YOUR TASK = Transcribe the data exactly. Pictures stay out.
** Opening RAW DATA block **
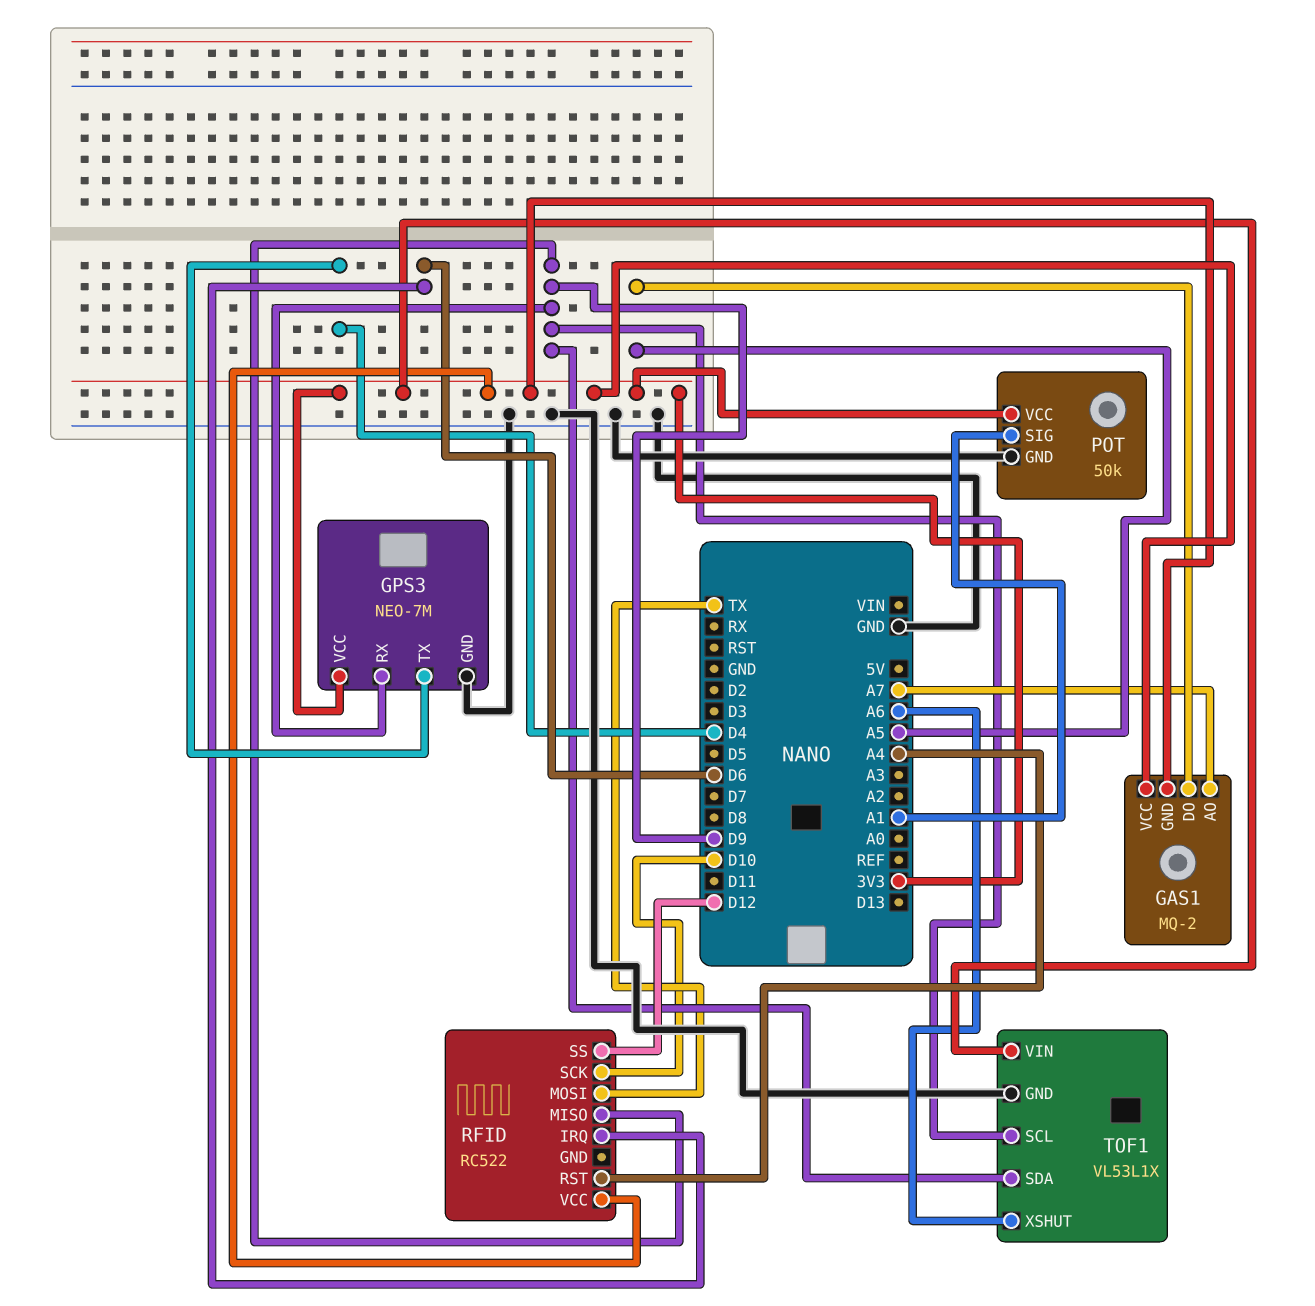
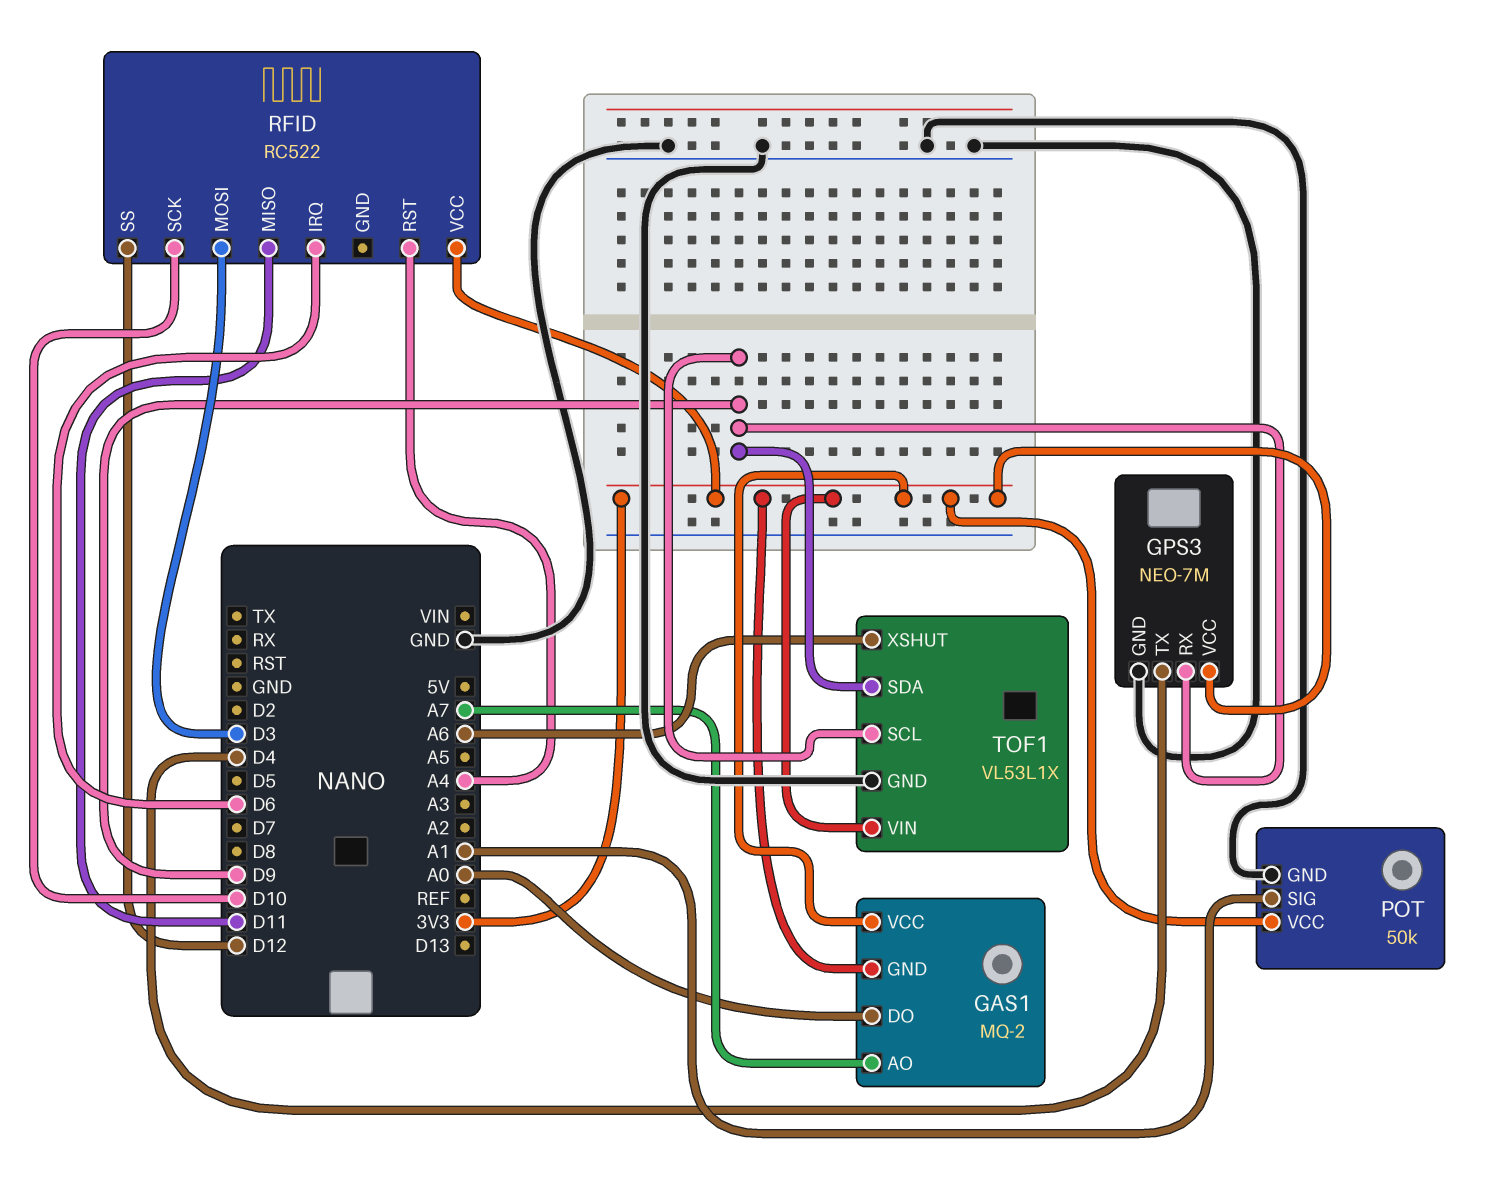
GAS1 pin DO: A5 -> A0
RFID pin MISO: D9 -> D11
RFID pin MOSI: TX -> D3

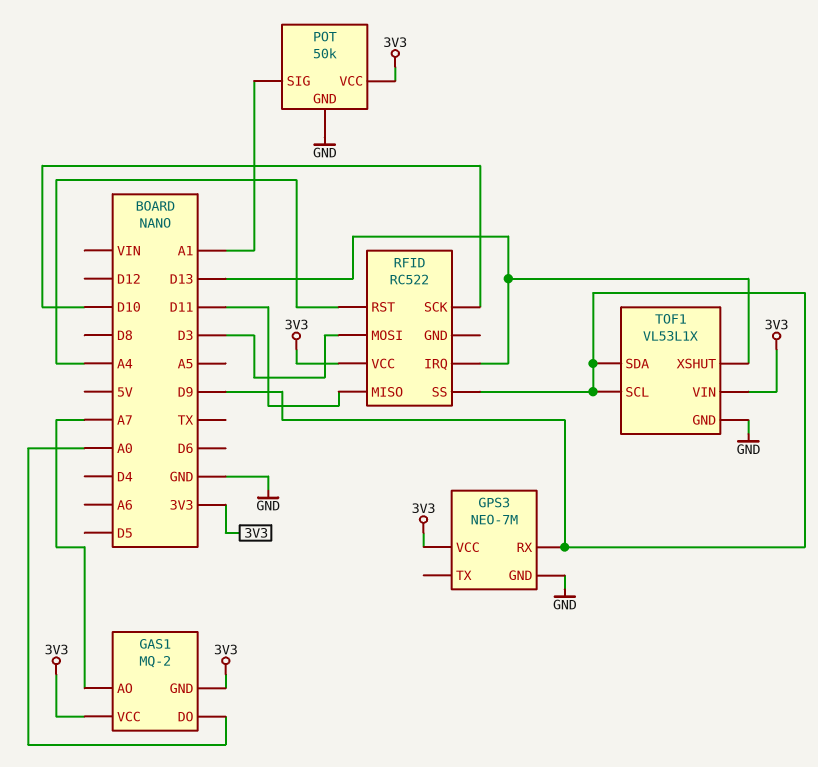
GPS3 pin TX: D4 -> none
RFID pin IRQ: D6 -> D13
RFID pin SS: D12 -> D9
TOF1 pin XSHUT: A6 -> D13

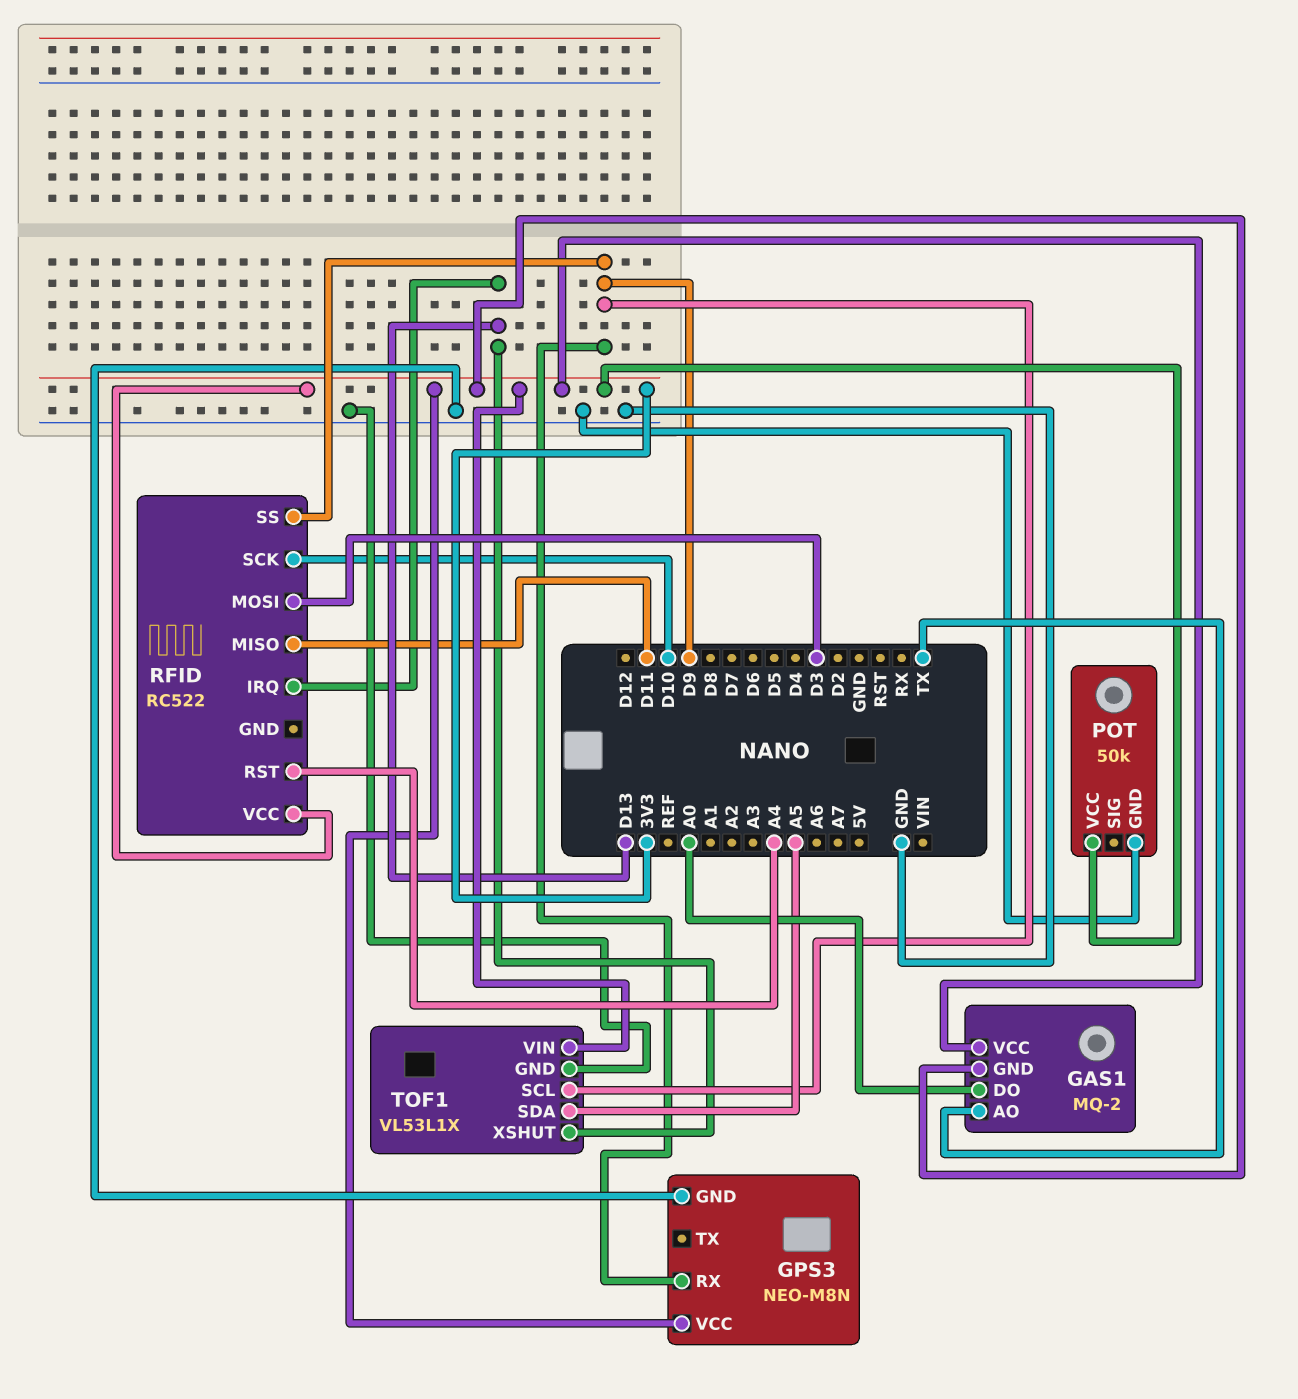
GAS1 pin AO: A7 -> TX
GPS3: NEO-7M -> NEO-M8N
POT pin SIG: A1 -> none
TOF1 pin SDA: D9 -> A5

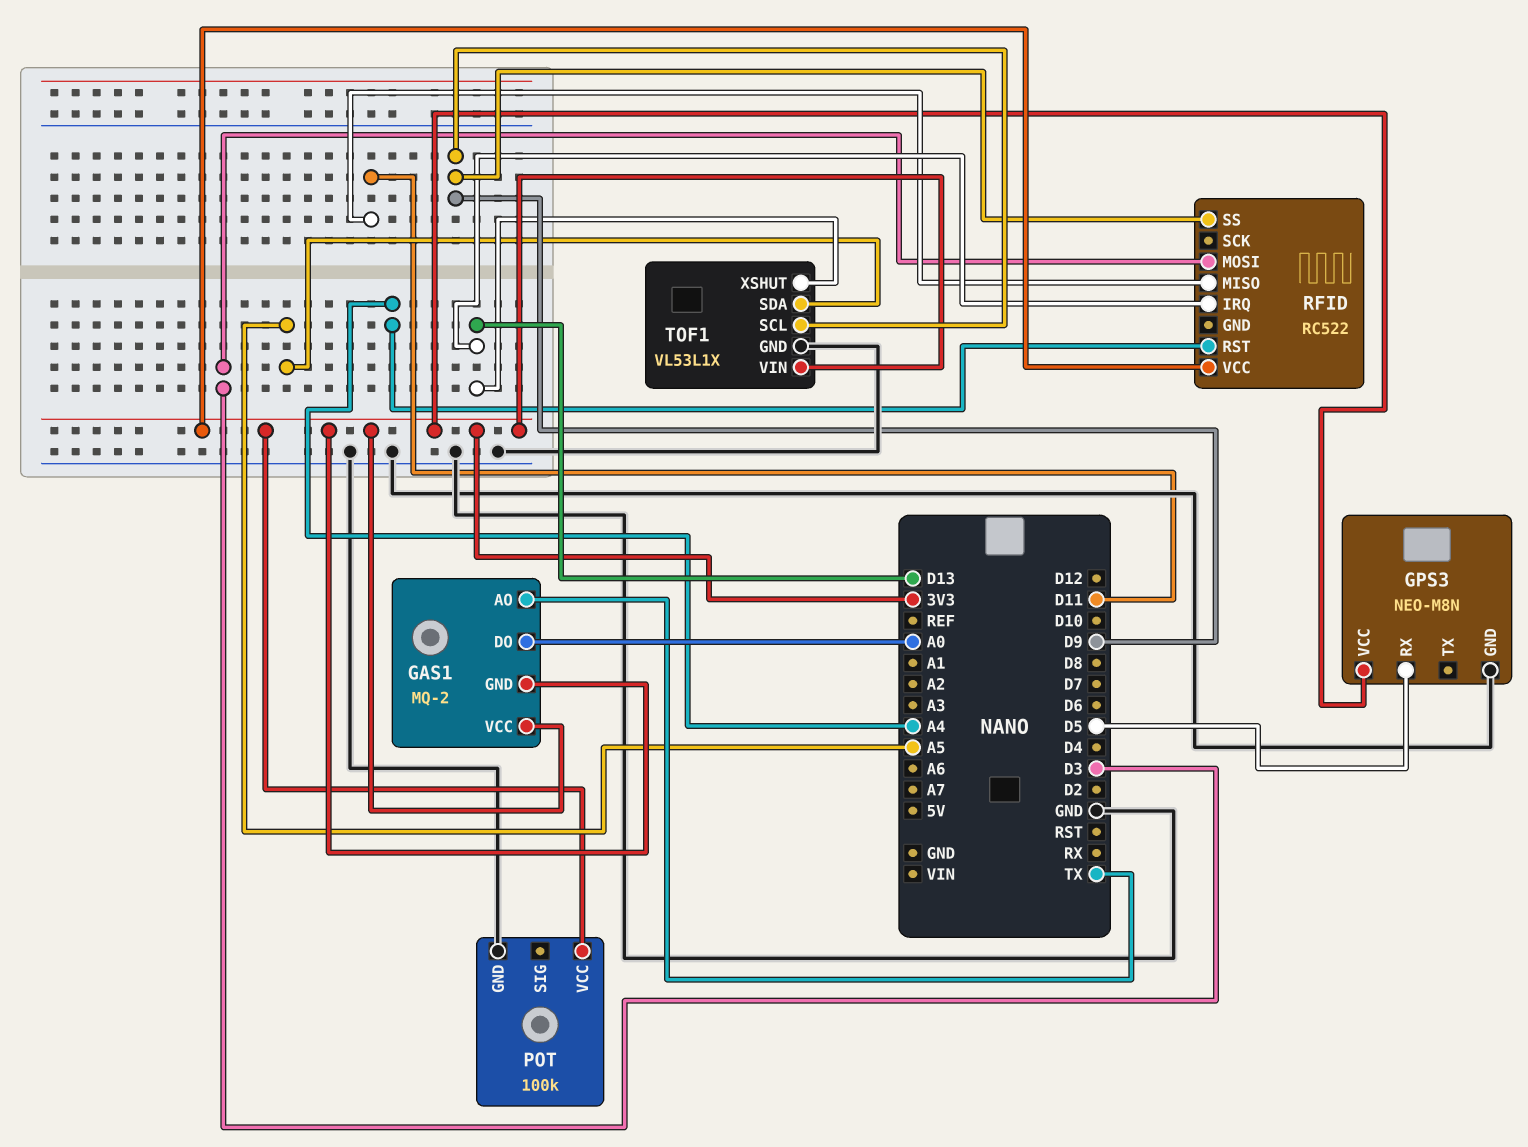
GPS3 pin RX: D9 -> D5
POT: 50k -> 100k
RFID pin SCK: D10 -> none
** Closing RAW DATA block **
THE ANSWER =
GAS1 pin DO: A5 -> A0
RFID pin MISO: D9 -> D11
RFID pin MOSI: TX -> D3

GPS3 pin TX: D4 -> none
RFID pin IRQ: D6 -> D13
RFID pin SS: D12 -> D9
TOF1 pin XSHUT: A6 -> D13

GAS1 pin AO: A7 -> TX
GPS3: NEO-7M -> NEO-M8N
POT pin SIG: A1 -> none
TOF1 pin SDA: D9 -> A5

GPS3 pin RX: D9 -> D5
POT: 50k -> 100k
RFID pin SCK: D10 -> none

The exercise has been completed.